> _What is required_
Where a line contains the word "plus", copy that line from the records below.

^^^^

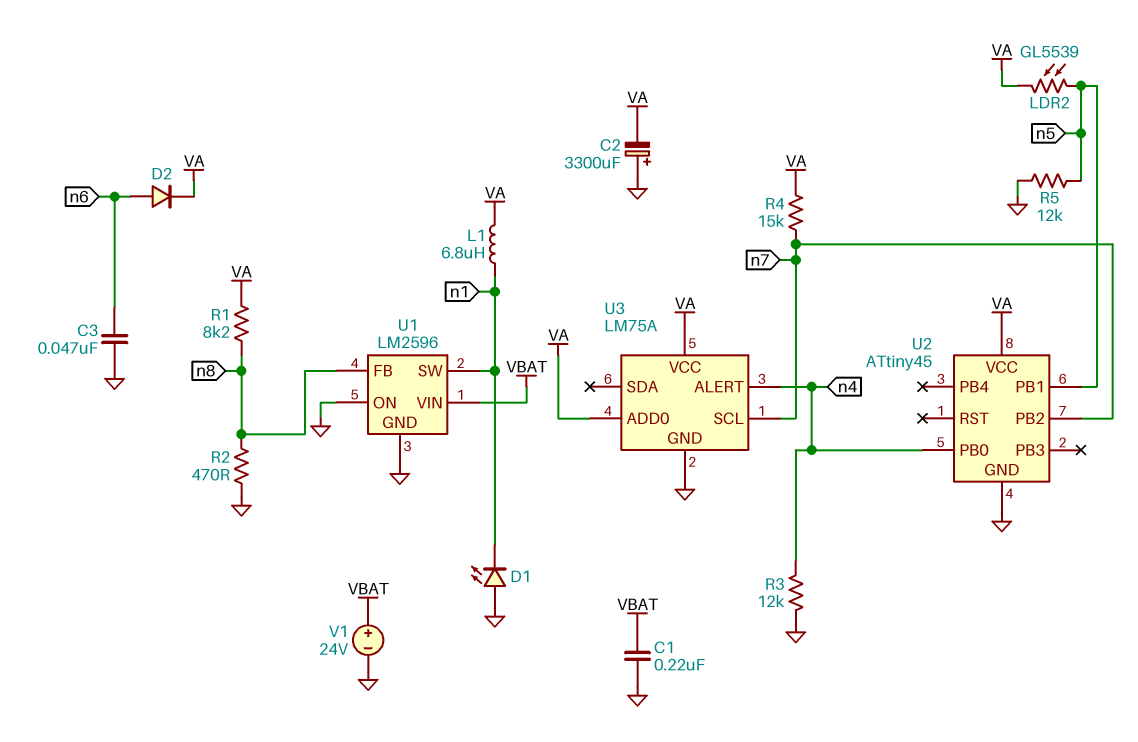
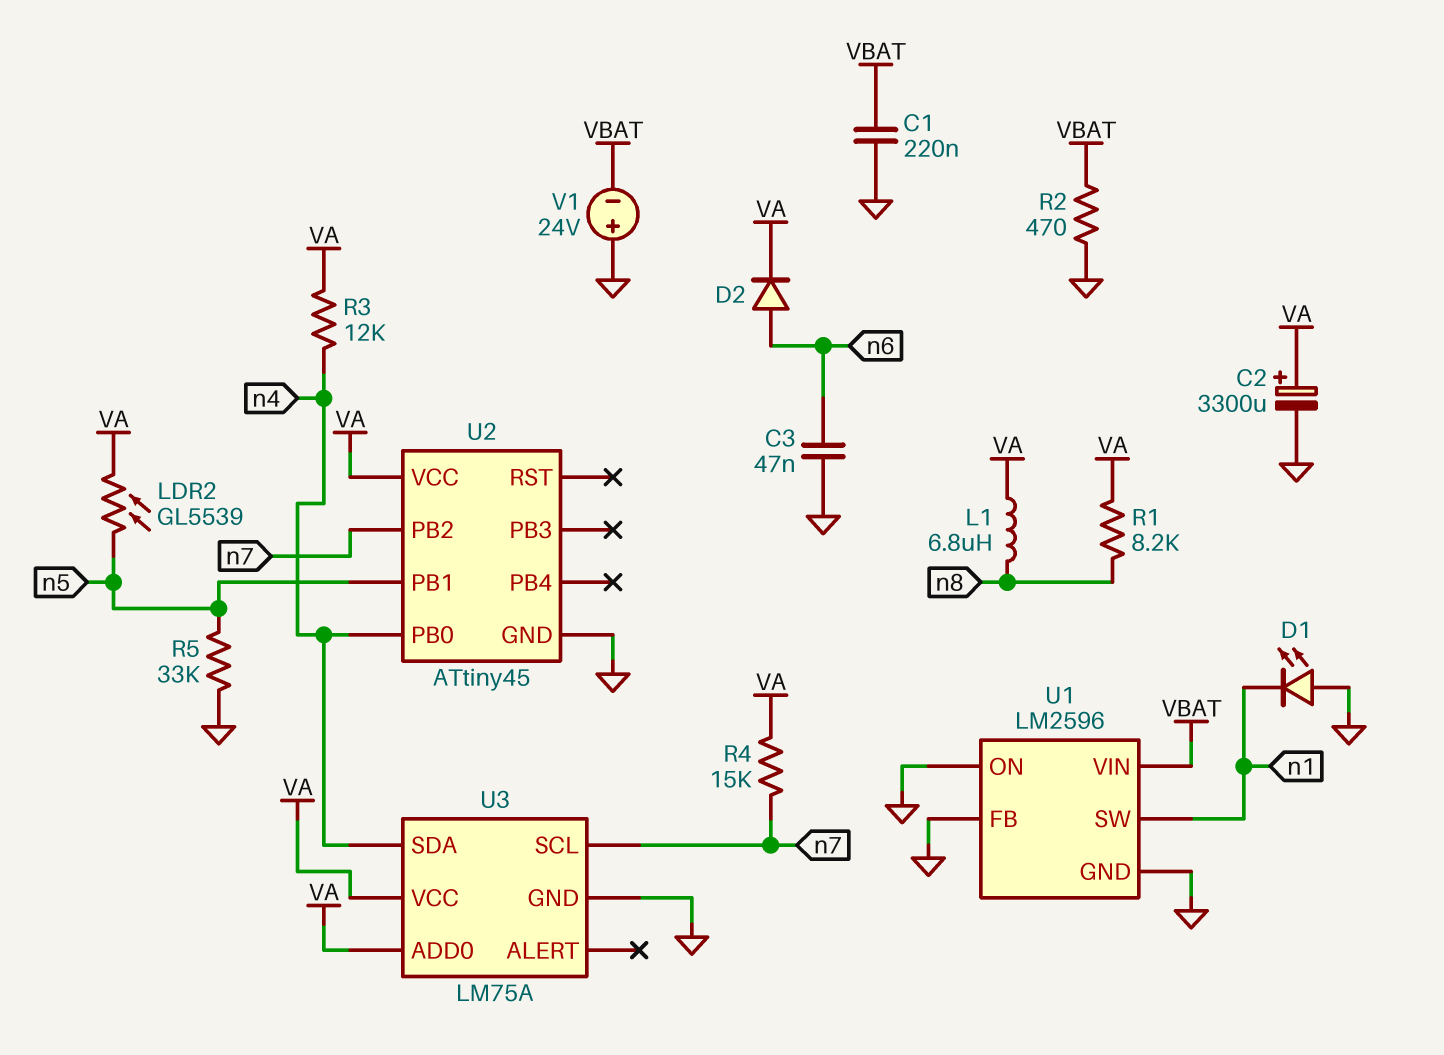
C2: 3300uF (plus GND, minus VA) -> 3300uF (plus VA, minus GND)
L1: 6.8uH (VA, n1) -> 6.8uH (VA, n8)
R2: 470 (GND, n8) -> 470 (GND, VBAT)
R3: 12k (GND, n4) -> 12k (VA, n4)
R5: 12k (GND, n5) -> 33k (GND, n5)
U1 pin FB: n8 -> GND
U3 pin ALERT: n4 -> none
U3 pin SDA: none -> n4
V1: 24V (plus VBAT, minus GND) -> 24V (plus GND, minus VBAT)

^^^^

> _Solution_
C2: 3300uF (plus GND, minus VA) -> 3300uF (plus VA, minus GND)
V1: 24V (plus VBAT, minus GND) -> 24V (plus GND, minus VBAT)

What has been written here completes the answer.